# Exercise brief
Please reproduce every item below word for word, leaving out the pictures.

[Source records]
++++
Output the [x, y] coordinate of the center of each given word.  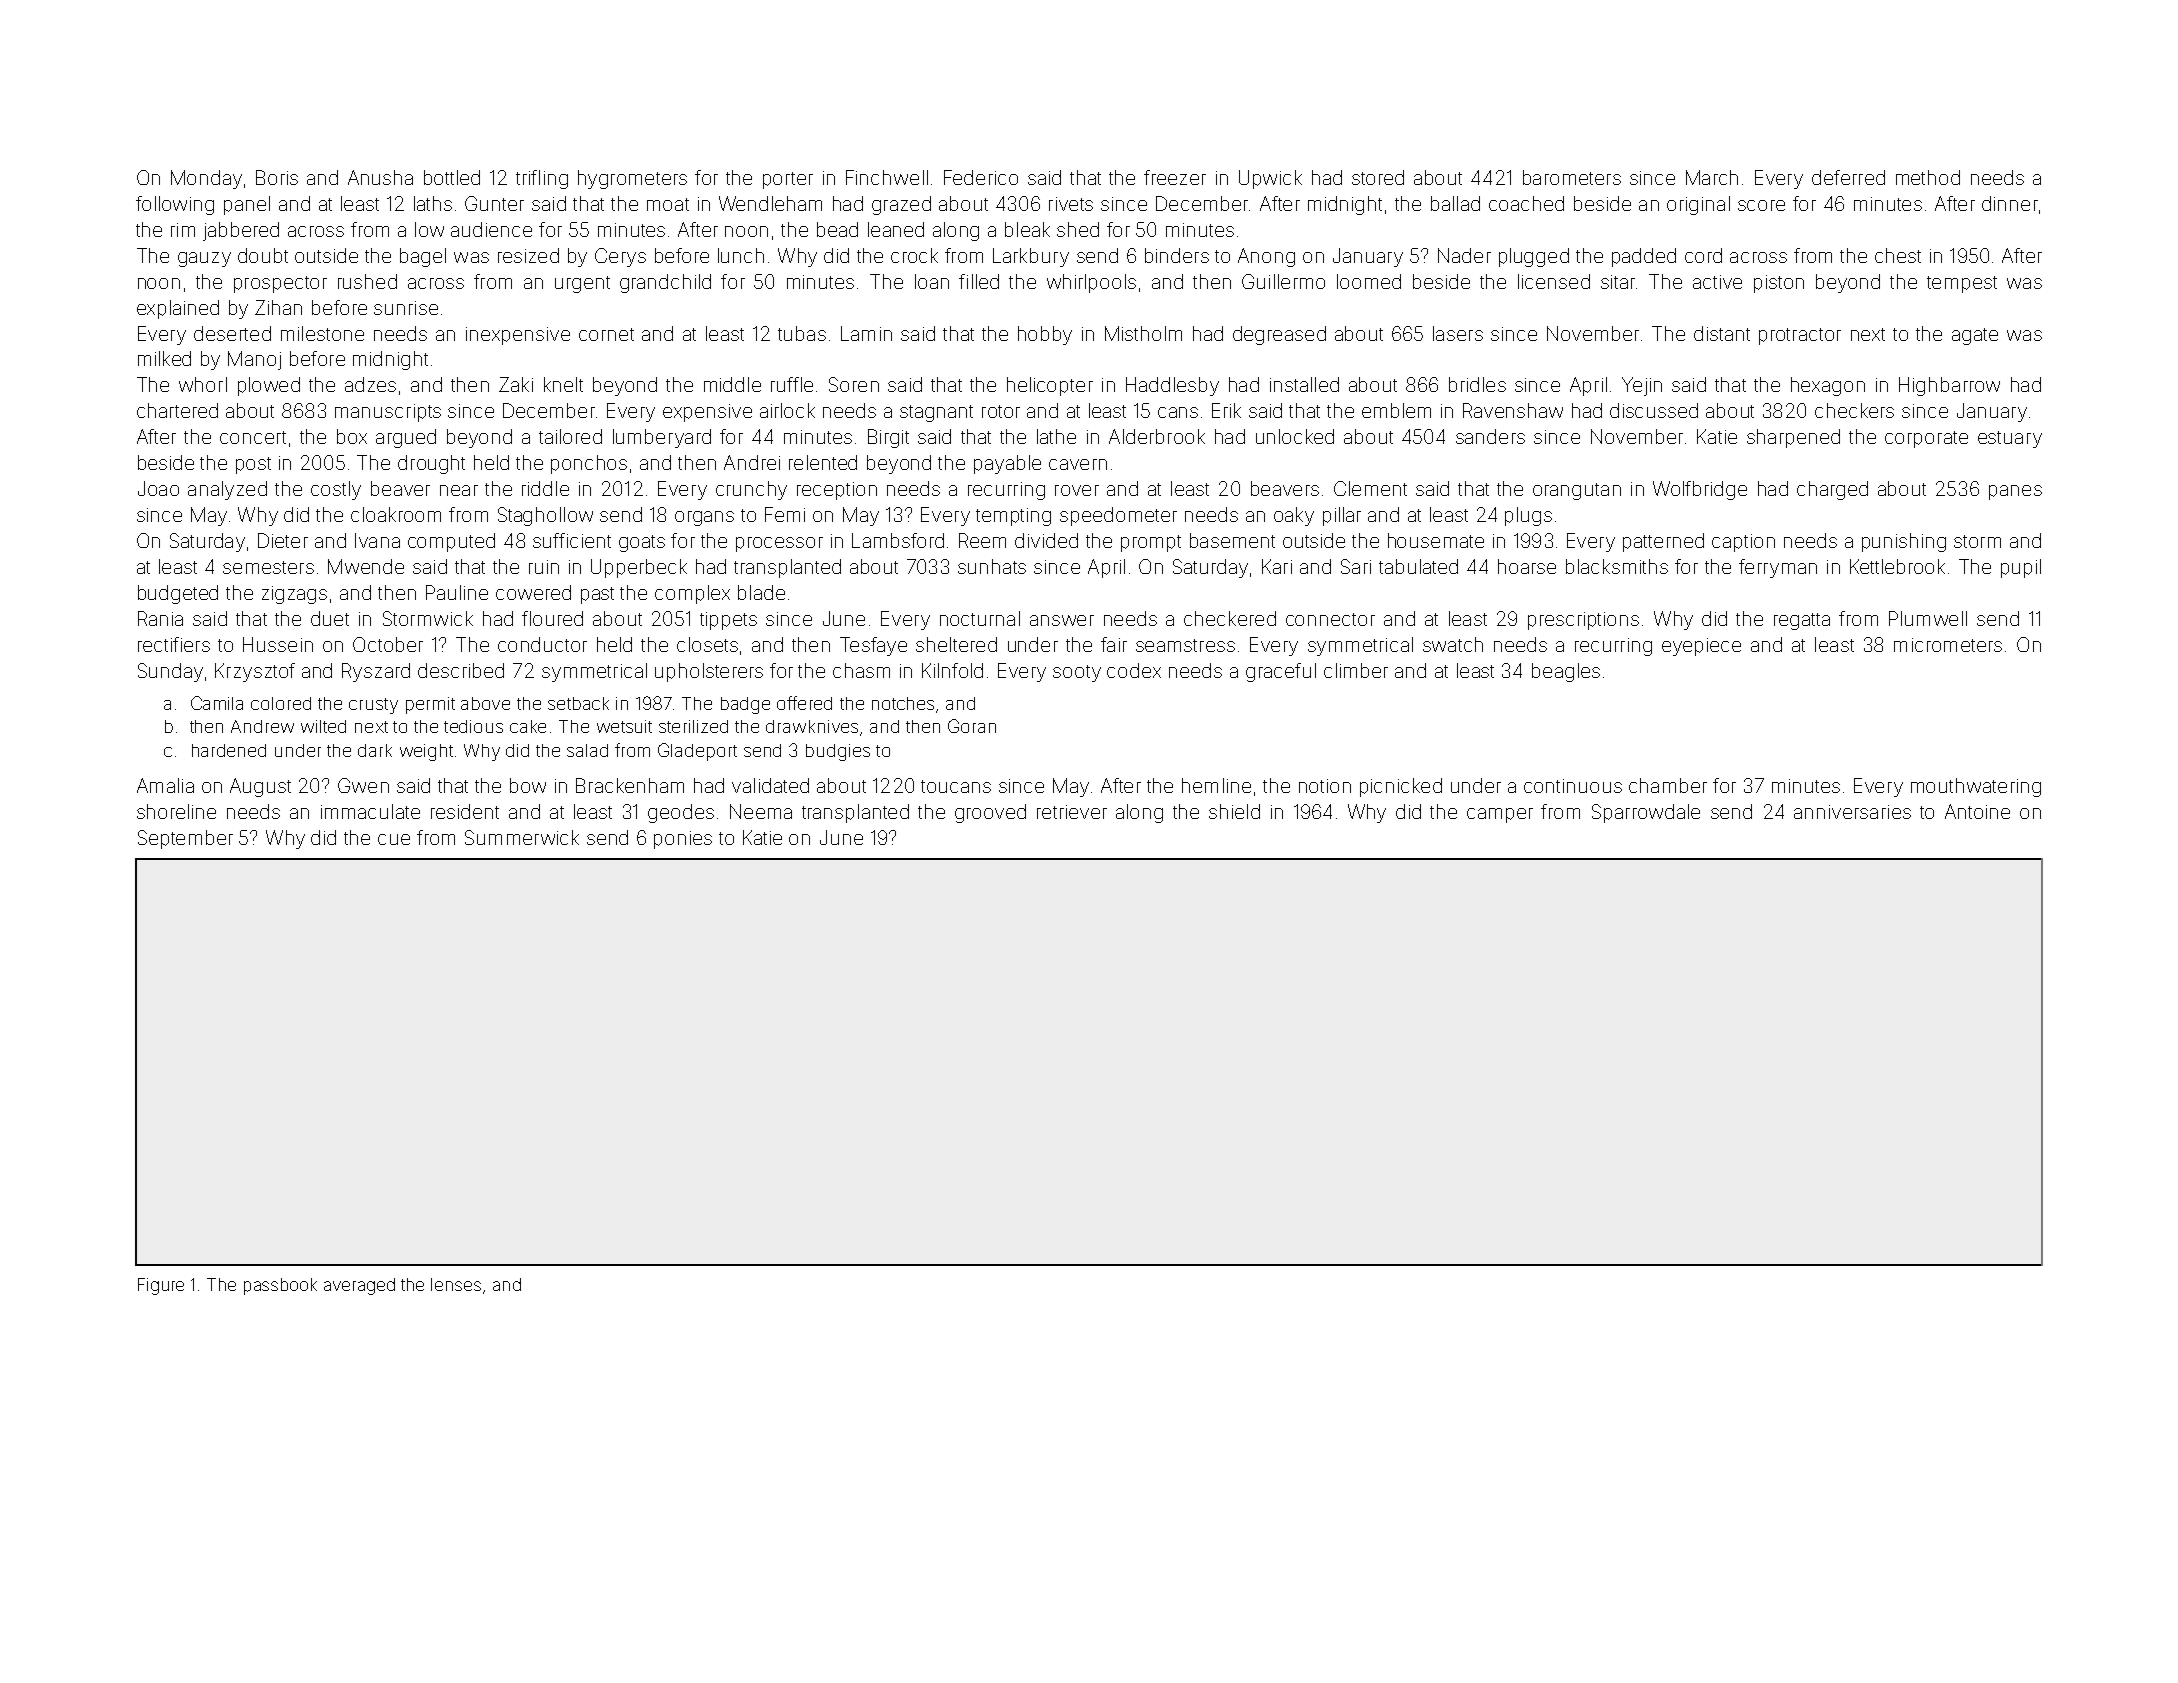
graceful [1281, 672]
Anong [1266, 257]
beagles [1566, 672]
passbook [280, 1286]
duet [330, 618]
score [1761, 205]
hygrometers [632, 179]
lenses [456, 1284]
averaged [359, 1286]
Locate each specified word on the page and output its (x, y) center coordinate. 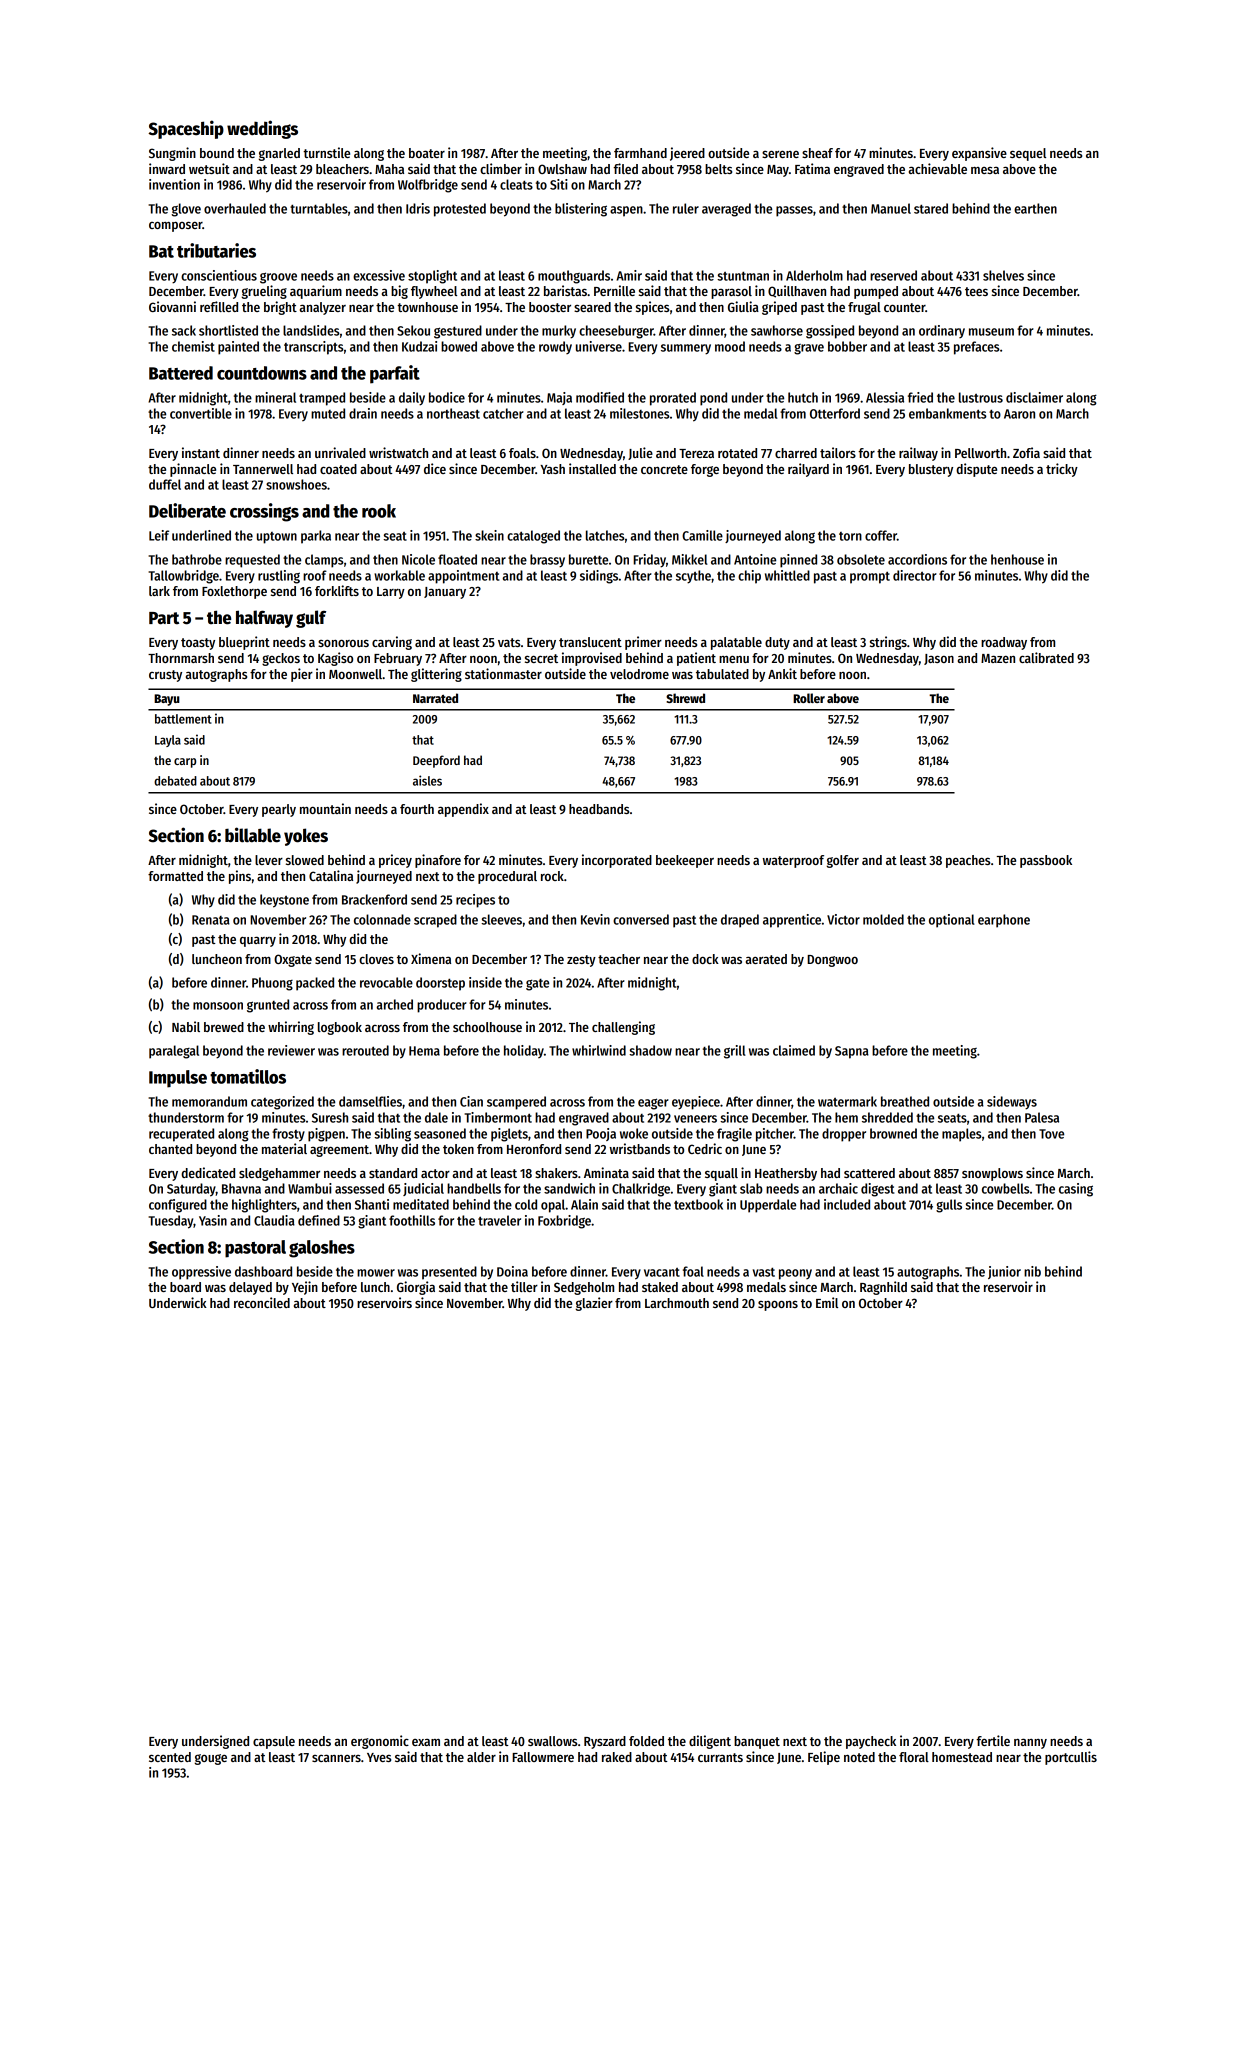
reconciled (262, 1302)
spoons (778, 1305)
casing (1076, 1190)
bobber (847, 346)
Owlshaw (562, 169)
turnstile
++++
# Exercise result
Output the [x, y] coordinate of the center of each given word.  
graceful [1281, 672]
Anong [1266, 257]
beagles [1566, 672]
passbook [280, 1286]
duet [330, 618]
score [1761, 205]
hygrometers [632, 179]
lenses [456, 1284]
averaged [359, 1286]
Locate each specified word on the page and output its (x, y) center coordinate. 
reconciled (262, 1302)
spoons (778, 1305)
casing (1076, 1190)
bobber (847, 346)
Owlshaw (562, 169)
turnstile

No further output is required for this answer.